Exercise:
Word-for-word transcription needed. Include every entry below but no pictures.

***** Data under study *****

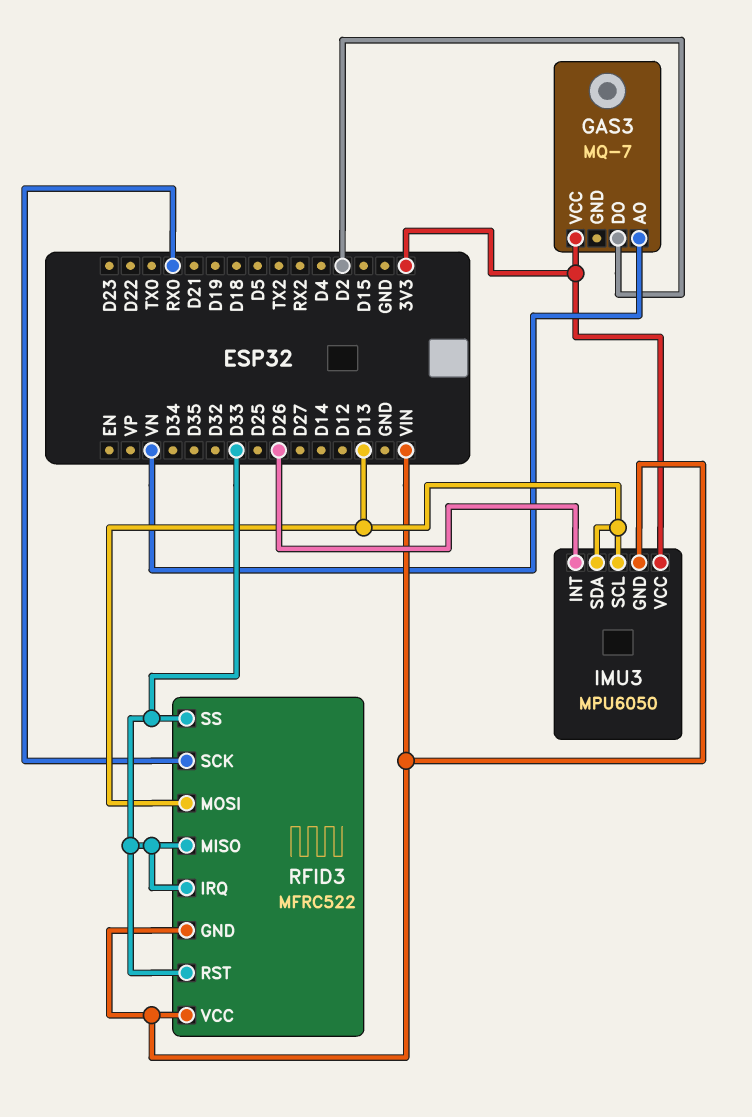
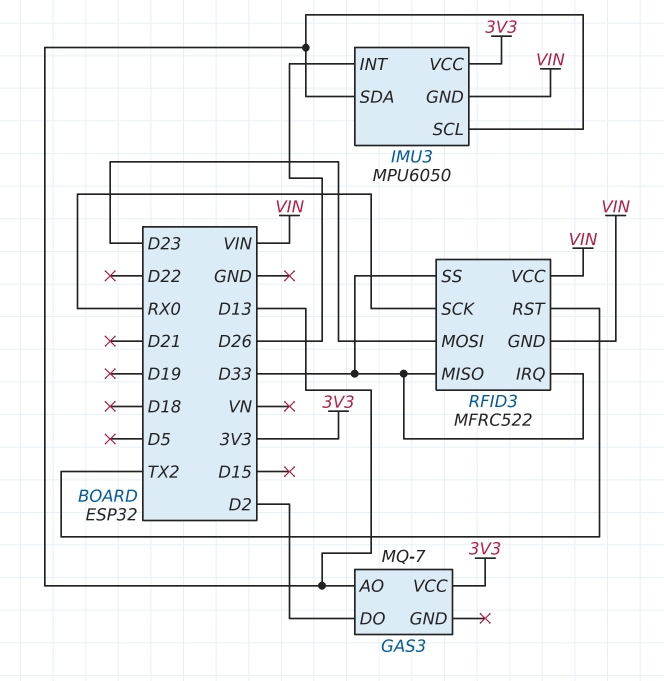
GAS3 pin AO: VN -> D13
RFID3 pin MOSI: D13 -> D23
RFID3 pin RST: D33 -> TX2

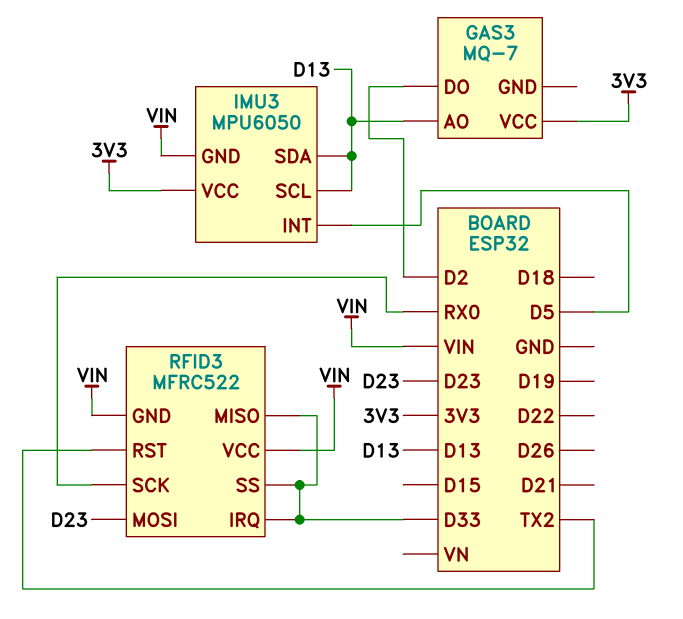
IMU3 pin INT: D26 -> D5

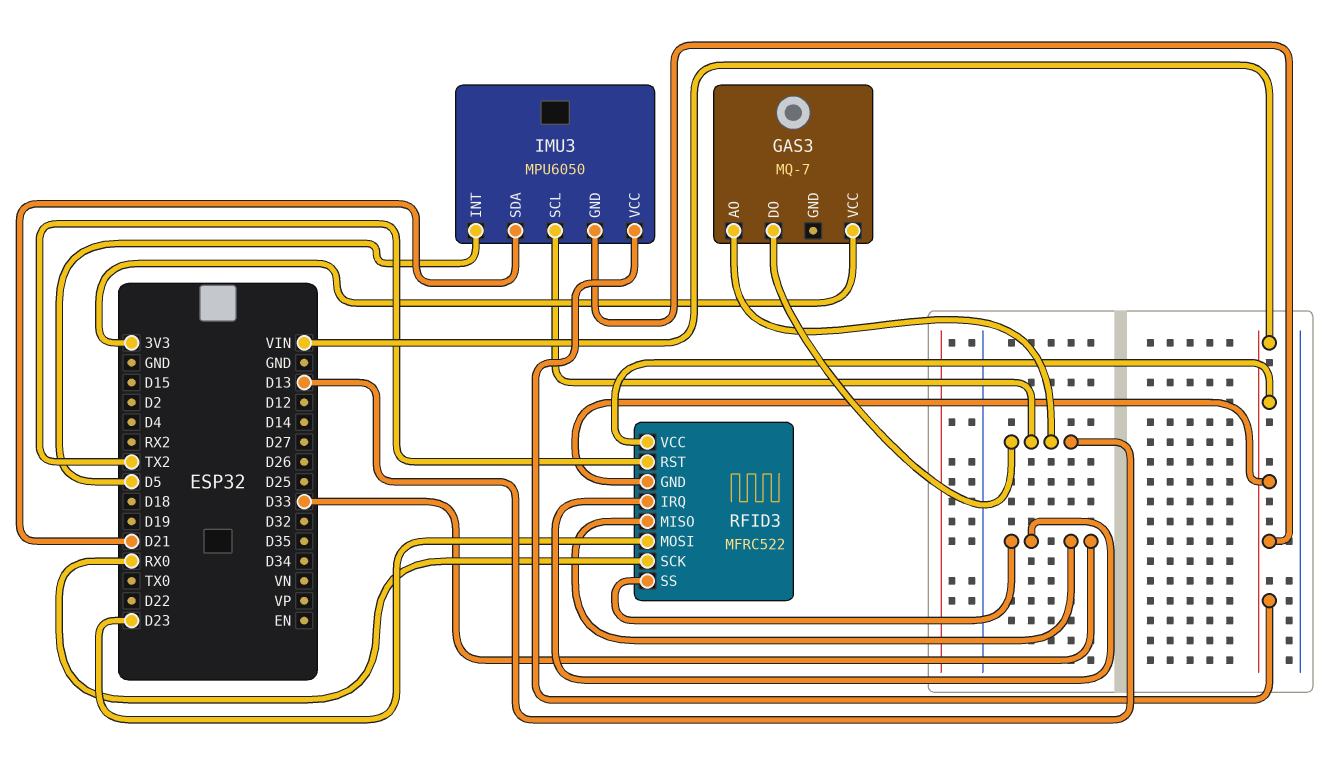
GAS3 pin DO: D2 -> D13
IMU3 pin SDA: D13 -> D21
IMU3 pin VCC: 3V3 -> VIN

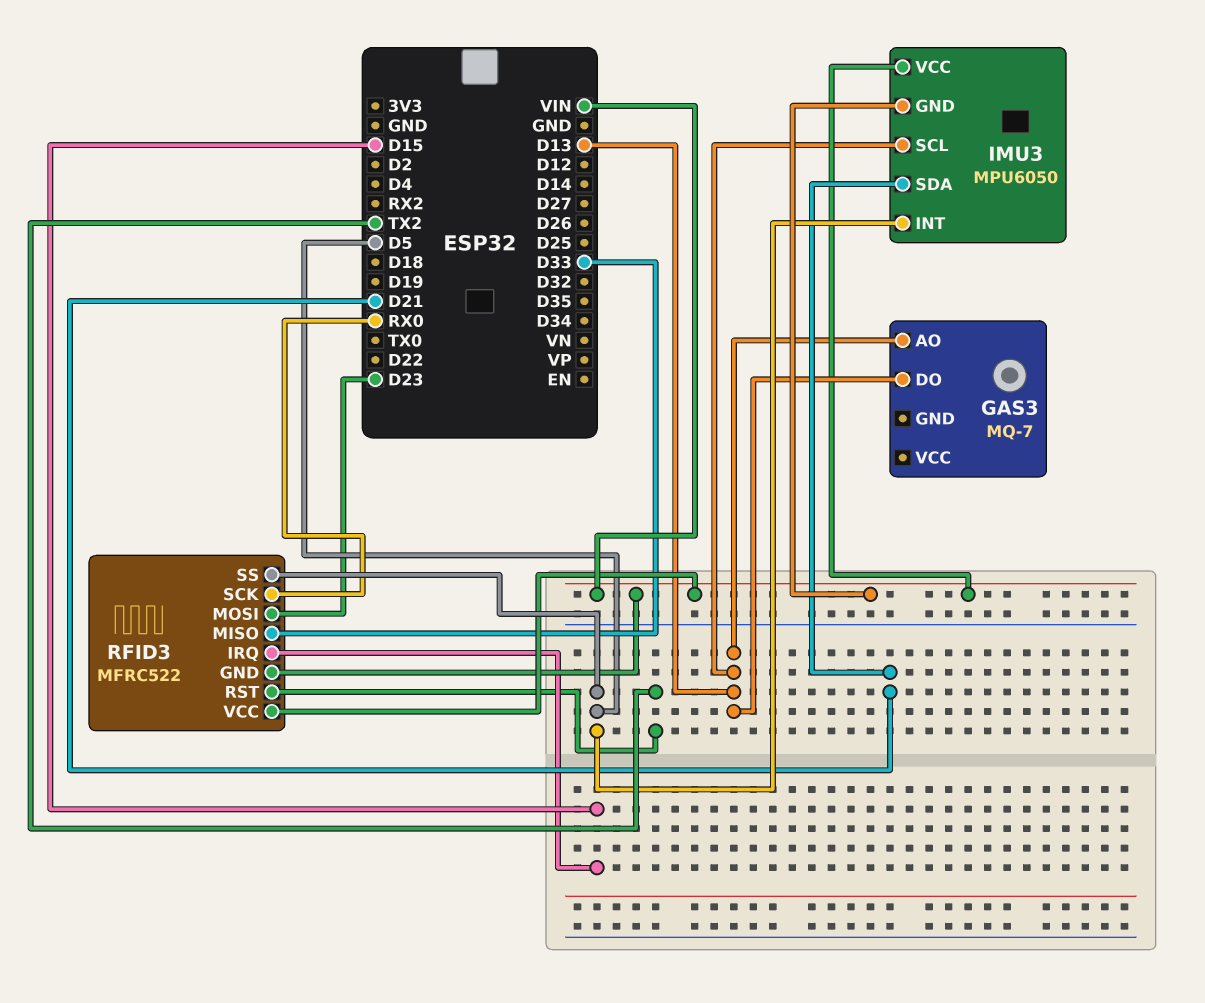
GAS3 pin VCC: 3V3 -> none
RFID3 pin IRQ: D33 -> D15
RFID3 pin SS: D33 -> D5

*****

The answer:
GAS3 pin AO: VN -> D13
RFID3 pin MOSI: D13 -> D23
RFID3 pin RST: D33 -> TX2

IMU3 pin INT: D26 -> D5

GAS3 pin DO: D2 -> D13
IMU3 pin SDA: D13 -> D21
IMU3 pin VCC: 3V3 -> VIN

GAS3 pin VCC: 3V3 -> none
RFID3 pin IRQ: D33 -> D15
RFID3 pin SS: D33 -> D5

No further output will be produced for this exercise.